*** Opening GIVEN ENTRIES ***

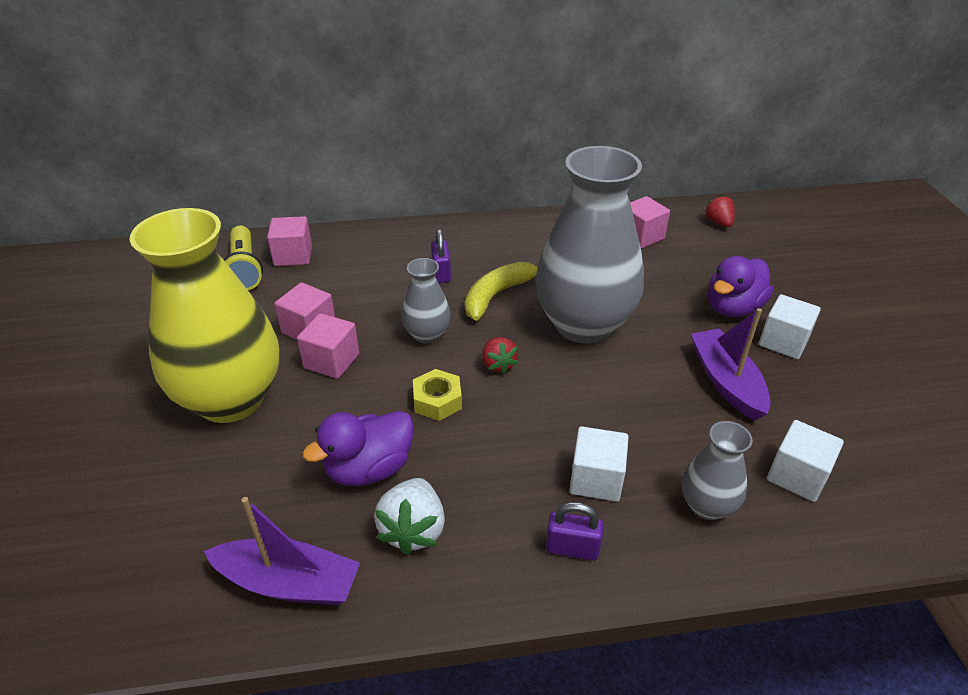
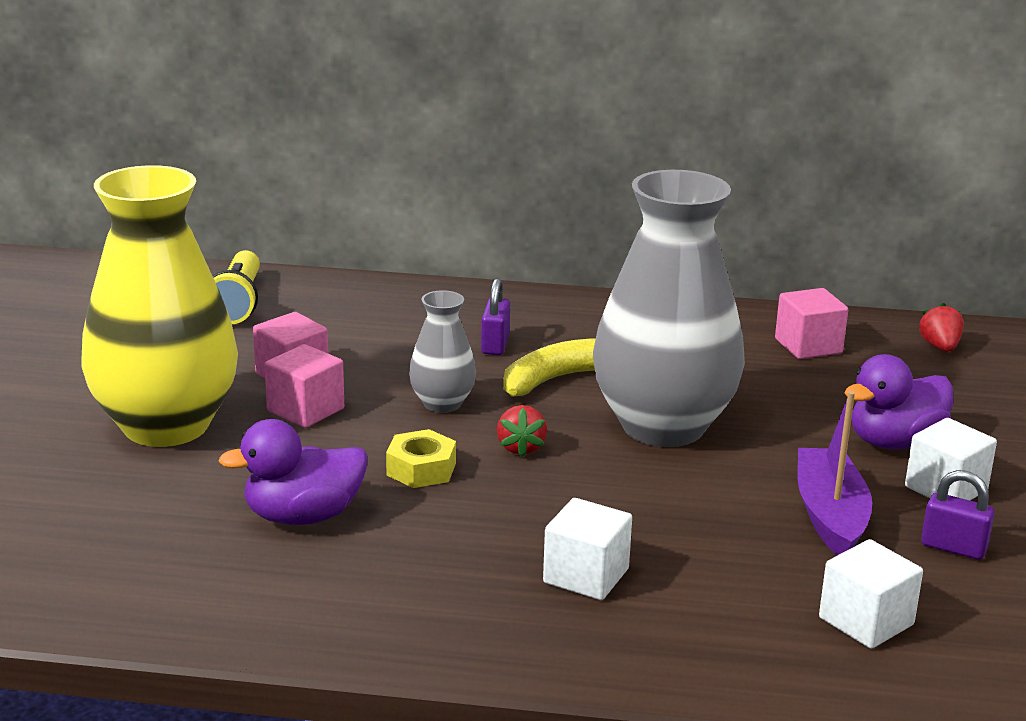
camera: 15 degrees right, 15 degrees down
purple boat [204,497,360,605] -> none
pink cube [267,216,312,266] -> none
white strawberry [374,478,445,555] -> none
purple padlock [546,502,603,560] -> purple padlock moved to [921,470,994,560]
grey vase [682,421,753,520] -> none

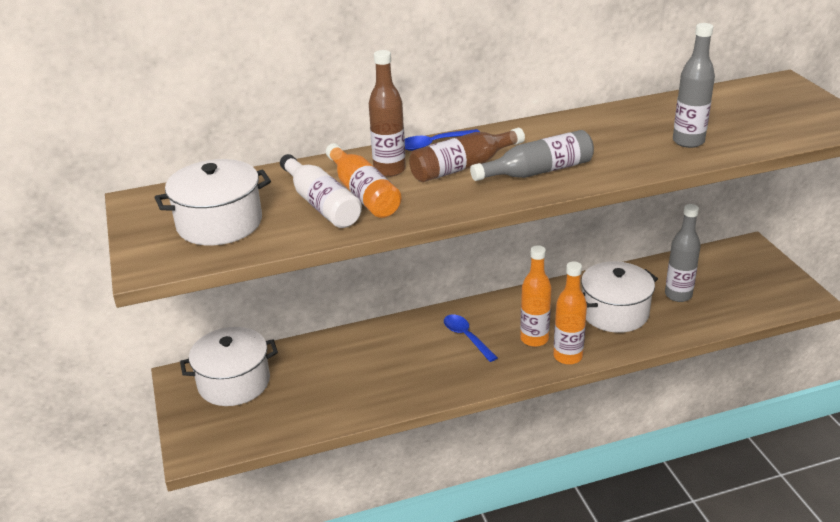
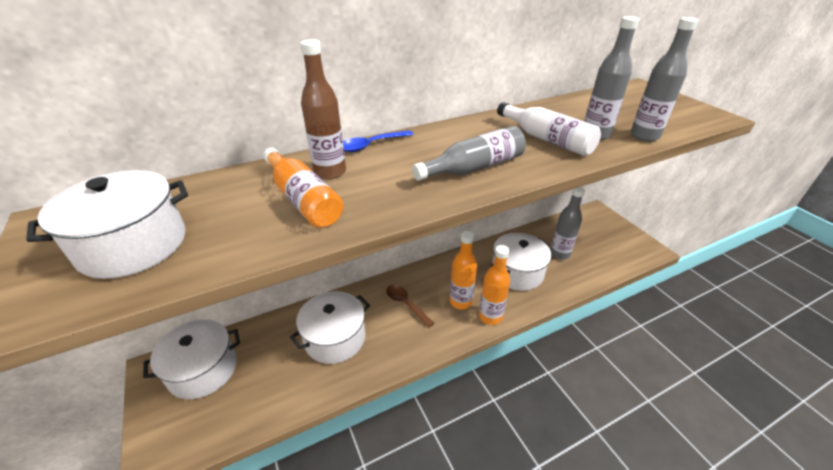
camera: 10 degrees left, 5 degrees up
white bottle [280,154,362,228] -> white bottle moved to [497,102,601,156]
brown bottle [409,128,525,182] -> none
blue spoon [444,314,498,362] -> brown spoon [386,285,434,328]
none -> white pot [290,291,370,364]
none -> grey bottle [631,17,699,142]

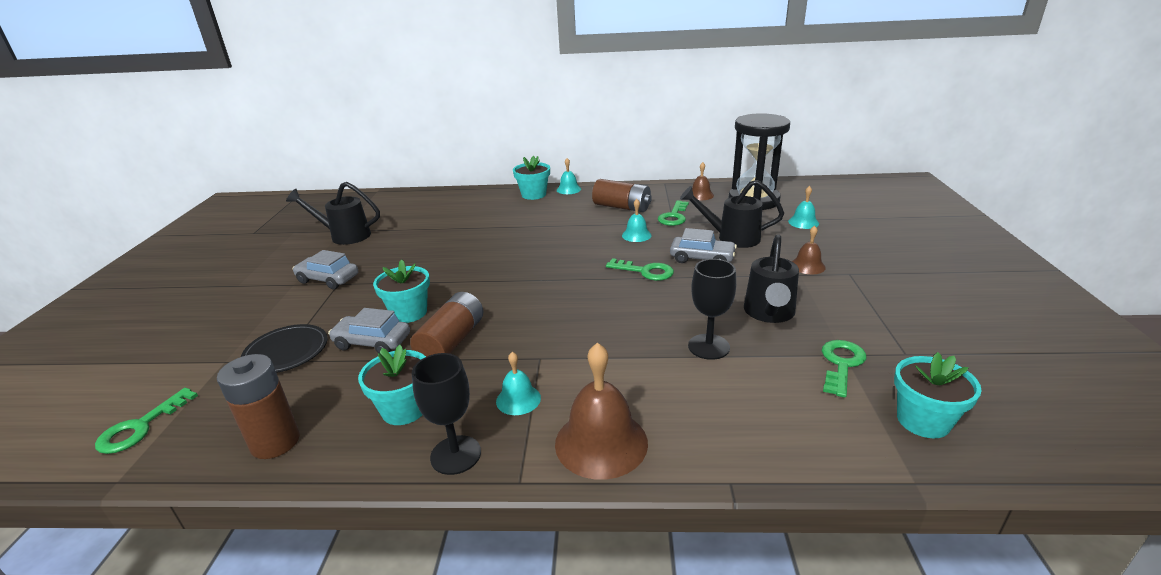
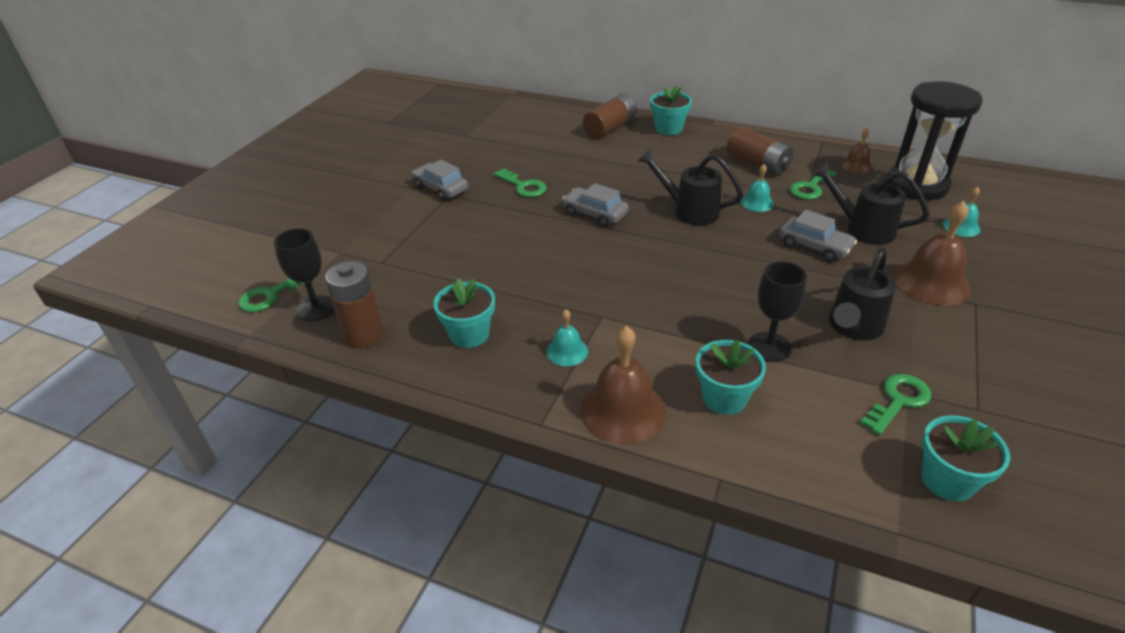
camera: 20 degrees right, 10 degrees up
black plate [241,324,327,373] -> none
black watering can [286,182,380,245] -> black watering can moved to [638,148,744,225]
grey car [328,308,410,353] -> grey car moved to [562,183,629,227]
turquoise flower pot [373,259,430,323] -> turquoise flower pot moved to [696,340,766,415]
brown battery [410,292,483,357] -> brown battery moved to [583,94,637,138]
black goblet [412,353,481,475] -> black goblet moved to [274,228,335,322]
turquoise bell [557,158,581,194] -> none
green key [606,258,674,281] -> green key moved to [494,168,546,197]
brown bell [792,226,826,274] -> brown bell [893,201,971,306], size x1.87

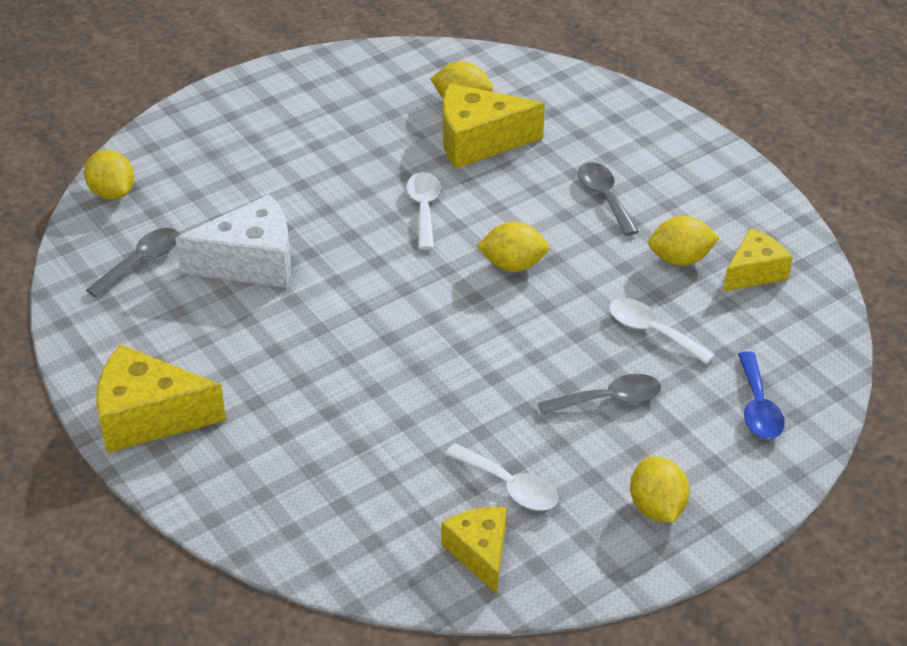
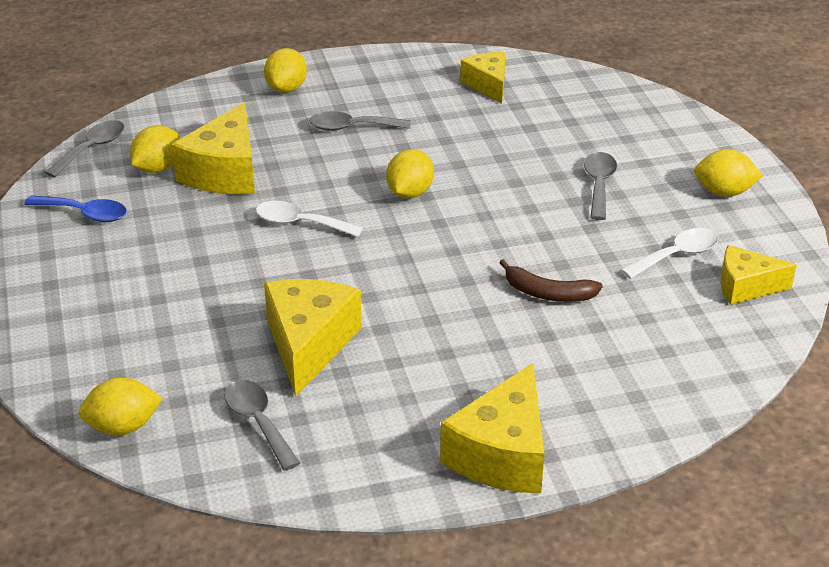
camera: 70 degrees left, 5 degrees down
white cheese [175,194,291,288] -> yellow cheese [264,279,362,396]
white spoon [609,298,715,364] -> none
yellow lemon [648,216,719,266] -> yellow lemon moved to [264,48,307,93]
blue spoon [738,351,785,439] -> blue spoon moved to [24,195,127,222]
none -> grey spoon [45,120,124,178]
none -> brown banana [499,259,603,302]

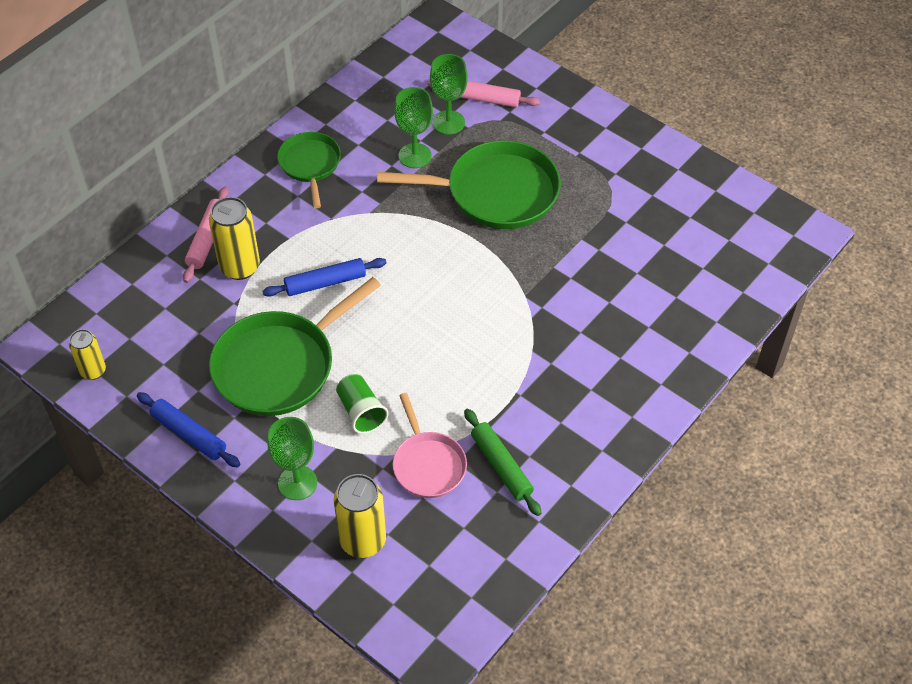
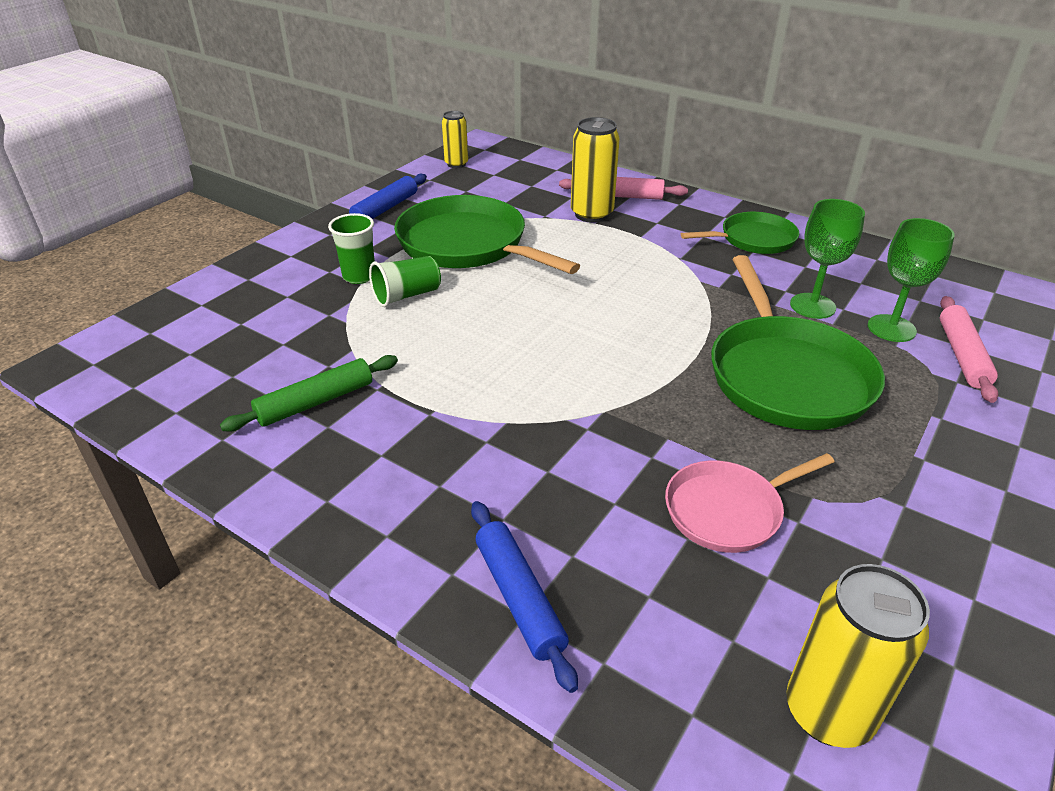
camera: 85 degrees right, 15 degrees down
blue rolling pin [262,258,386,297] -> blue rolling pin moved to [471,501,578,693]
green goblet [268,417,317,500] -> none
yellow can [334,474,386,558] -> yellow can moved to [786,564,930,748]
pink pan [393,393,467,498] -> pink pan moved to [665,453,834,553]
none -> green cup [328,213,375,284]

*** Closing GIVEN ENTRIES ***

TO-DO ITEM: Using the data above, retype exactly the lines from the line with "none -> white pot [290,291,370,364]" to the line with "turquoise flower pot [373,259,430,323]", inclusive. No pictures and nothing else.

OUTPUT FOR THIS EXERCISE:
none -> white pot [290,291,370,364]
none -> grey bottle [631,17,699,142]

camera: 20 degrees right, 10 degrees up
black plate [241,324,327,373] -> none
black watering can [286,182,380,245] -> black watering can moved to [638,148,744,225]
grey car [328,308,410,353] -> grey car moved to [562,183,629,227]
turquoise flower pot [373,259,430,323] -> turquoise flower pot moved to [696,340,766,415]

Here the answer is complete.